EXERCISE OBJECTIVE - Would you please output, word for word, the span of the listing below that opens on the line containing "MIC2 pin GND: none -> GND" and closes on the line containing "MIC2: KY-038 -> MAX4466"? Include both ends and nothing more.

DATA SECTION -
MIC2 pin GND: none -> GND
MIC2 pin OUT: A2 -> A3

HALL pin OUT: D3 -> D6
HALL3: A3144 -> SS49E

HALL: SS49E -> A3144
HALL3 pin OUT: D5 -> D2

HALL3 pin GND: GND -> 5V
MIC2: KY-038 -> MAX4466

==

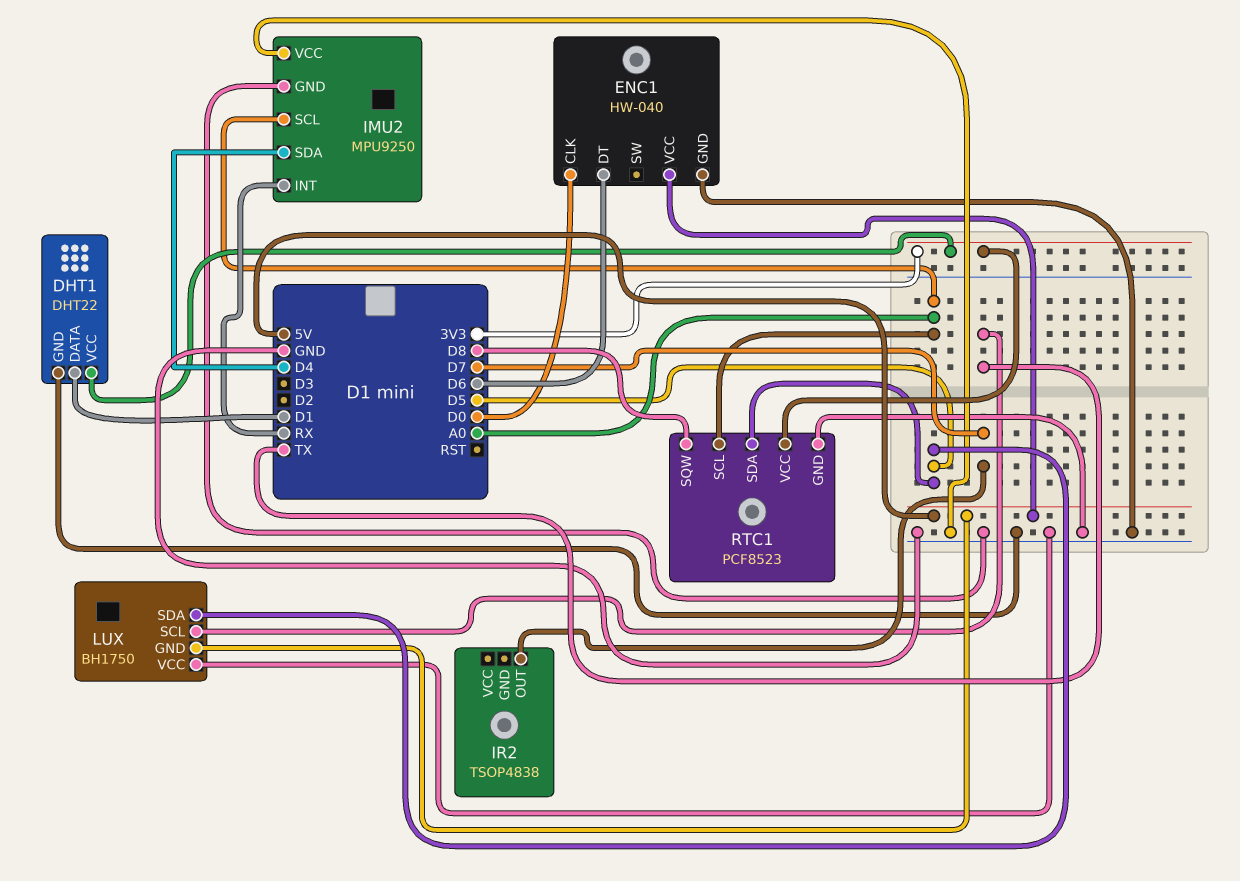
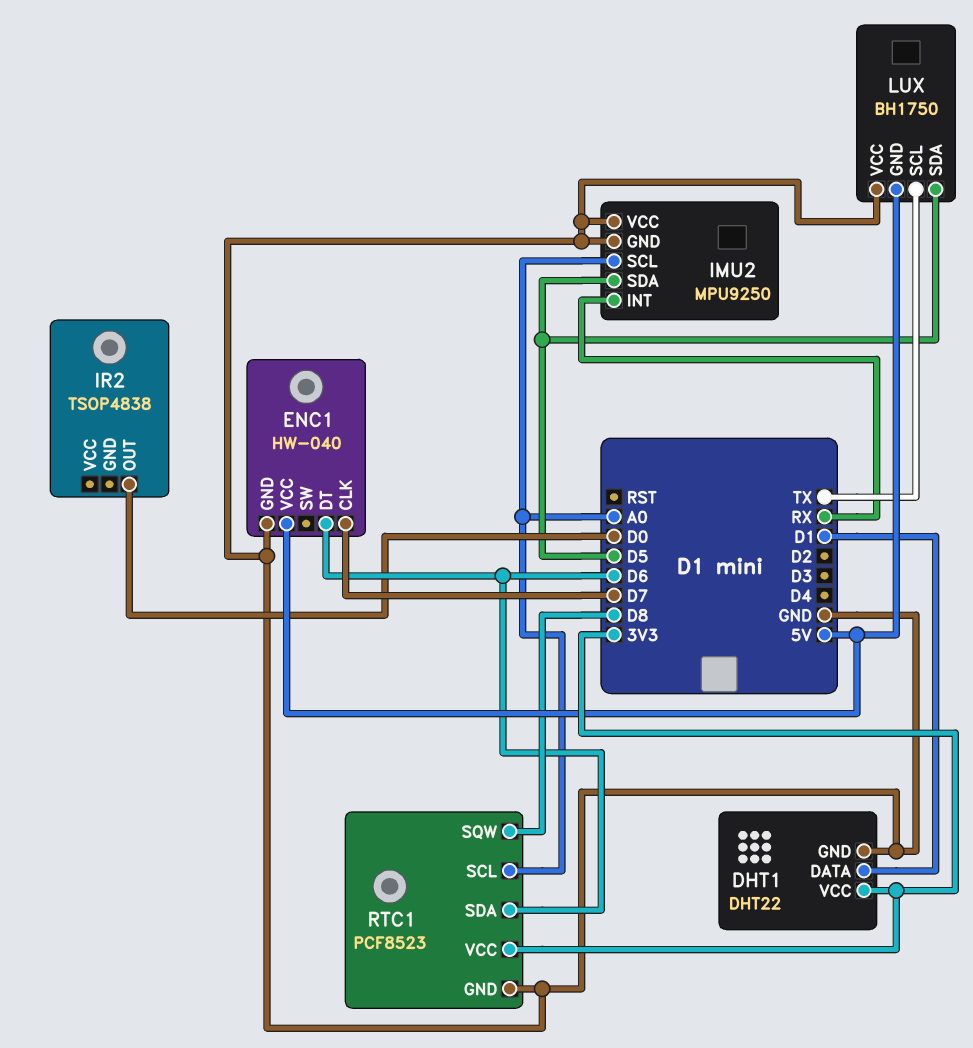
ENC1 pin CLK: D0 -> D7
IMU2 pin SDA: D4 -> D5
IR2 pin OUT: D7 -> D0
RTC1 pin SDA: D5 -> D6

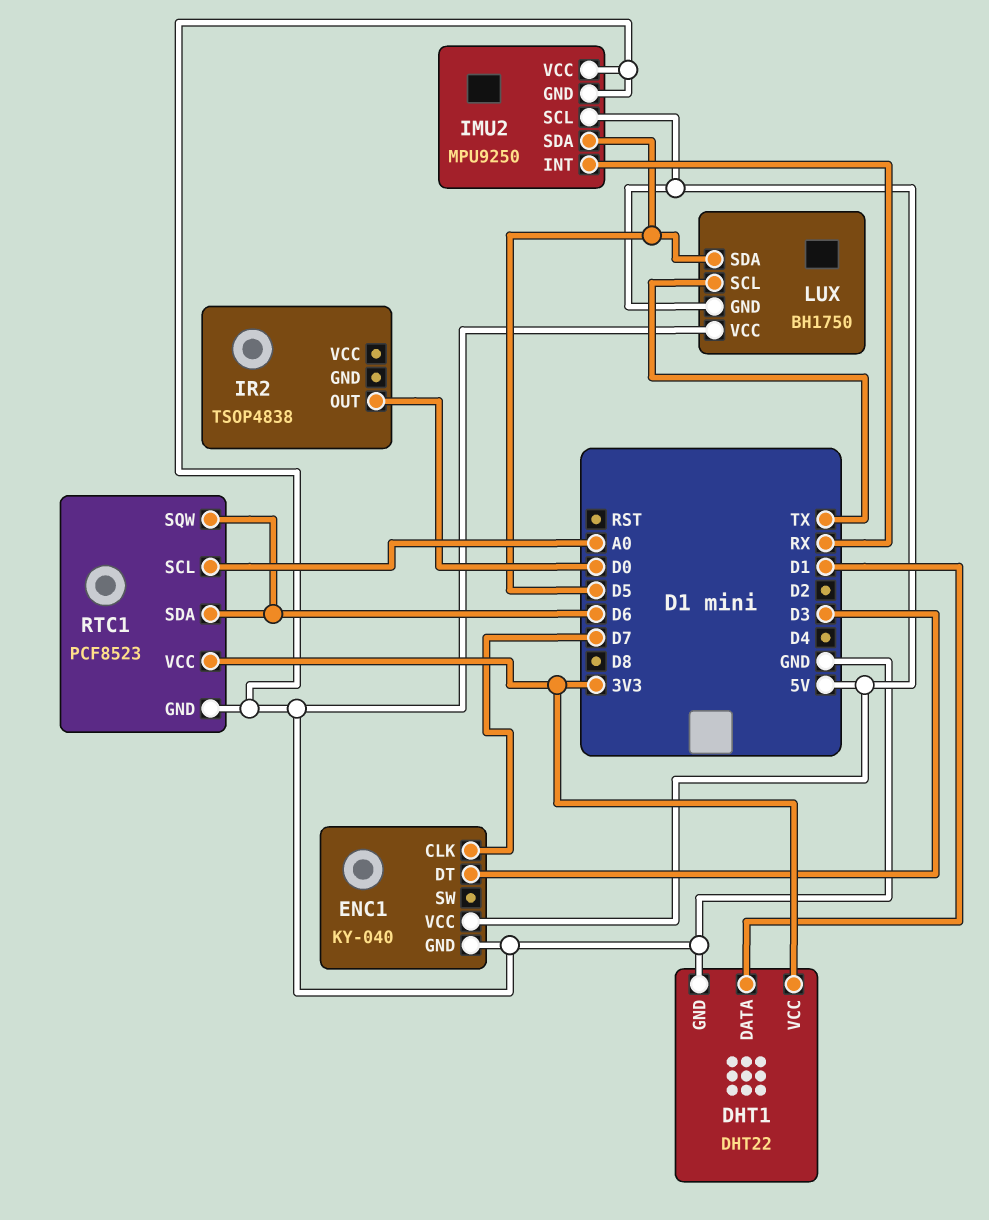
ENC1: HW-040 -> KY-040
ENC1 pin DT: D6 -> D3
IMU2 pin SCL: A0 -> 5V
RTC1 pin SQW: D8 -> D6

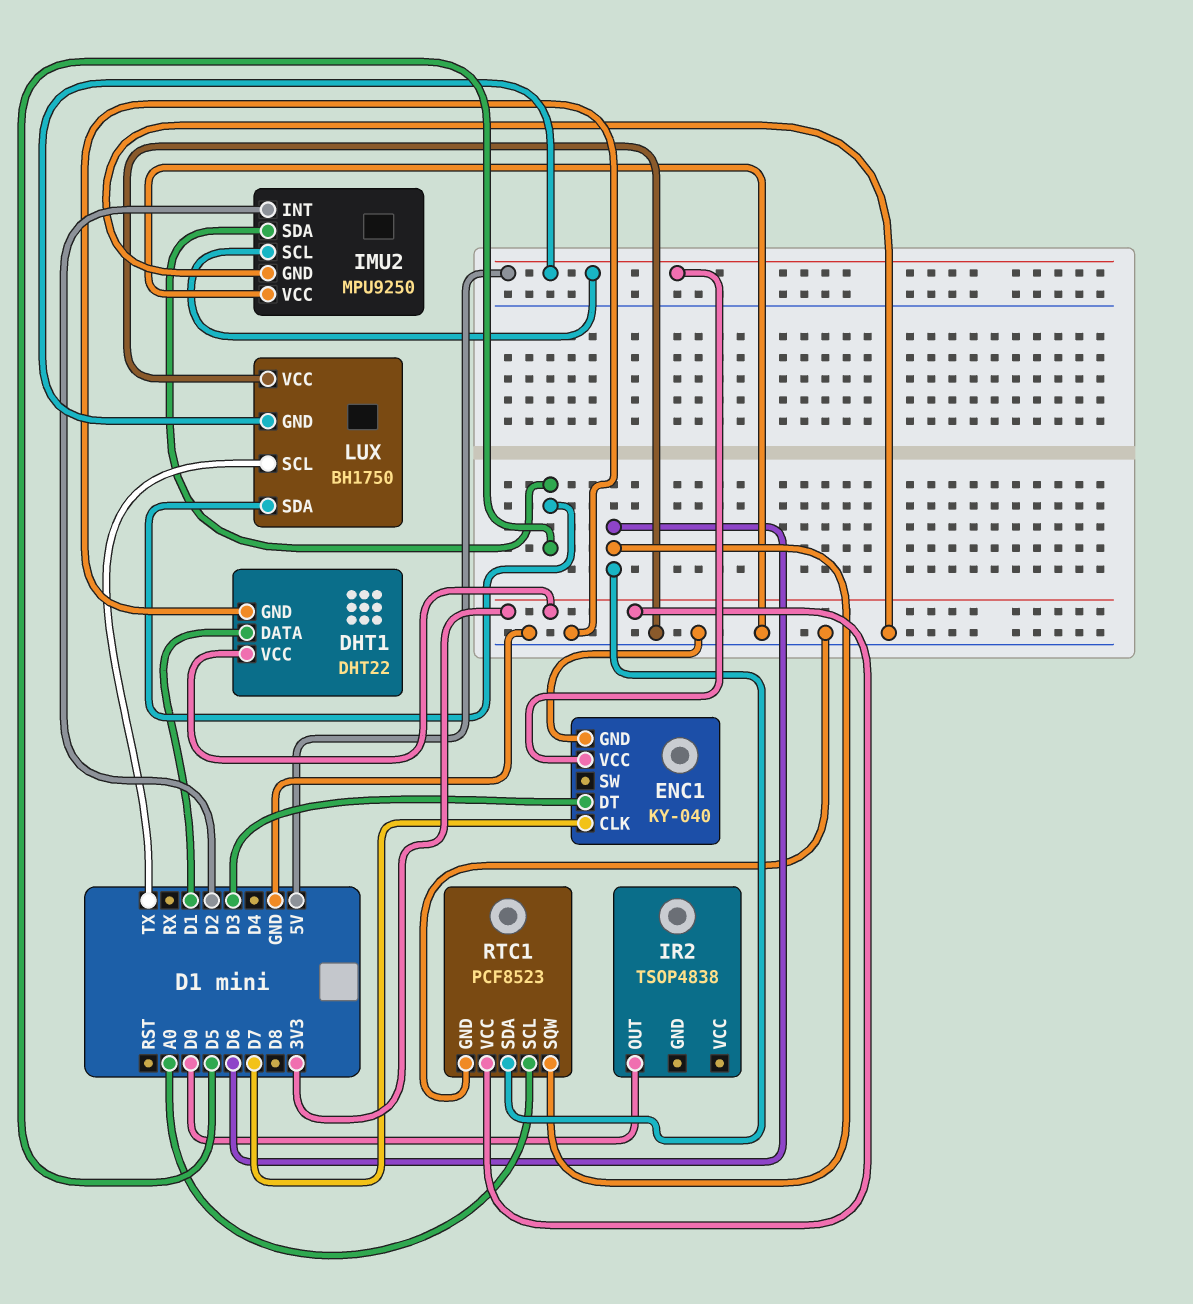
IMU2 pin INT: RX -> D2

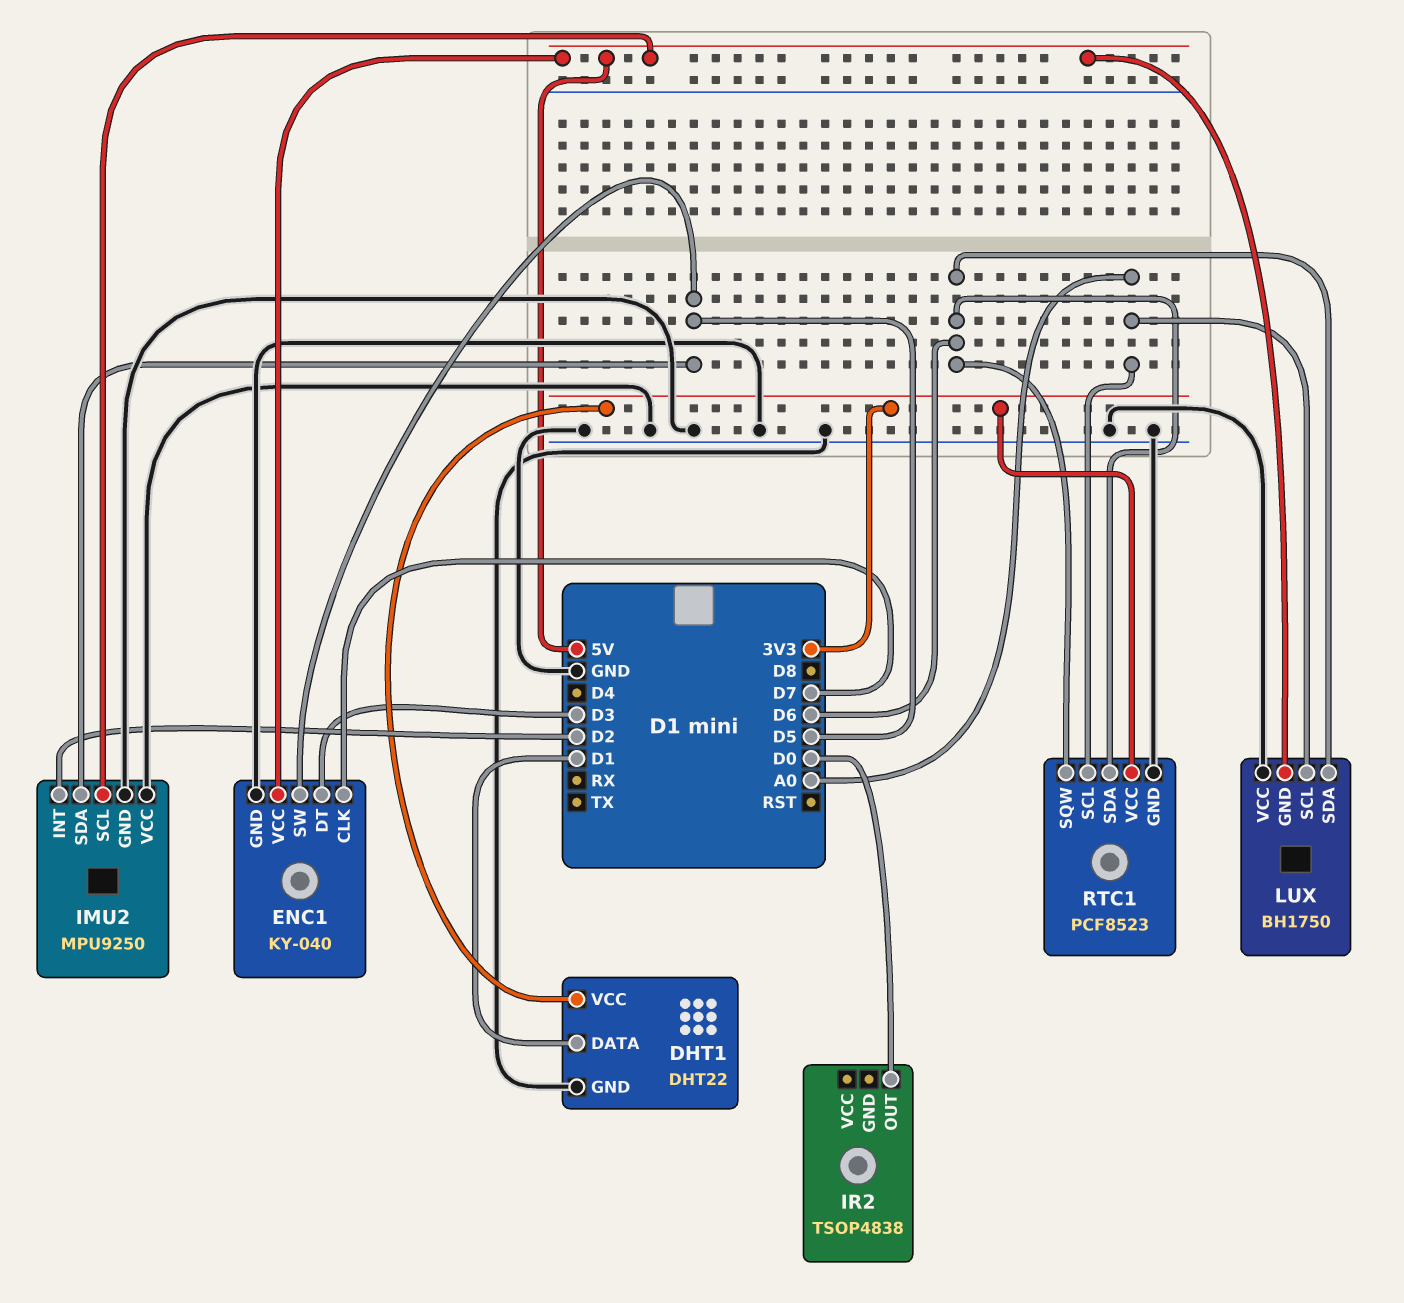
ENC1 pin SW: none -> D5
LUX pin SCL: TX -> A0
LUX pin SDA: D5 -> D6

COMPLETED EXERCISE -
MIC2 pin GND: none -> GND
MIC2 pin OUT: A2 -> A3

HALL pin OUT: D3 -> D6
HALL3: A3144 -> SS49E

HALL: SS49E -> A3144
HALL3 pin OUT: D5 -> D2

HALL3 pin GND: GND -> 5V
MIC2: KY-038 -> MAX4466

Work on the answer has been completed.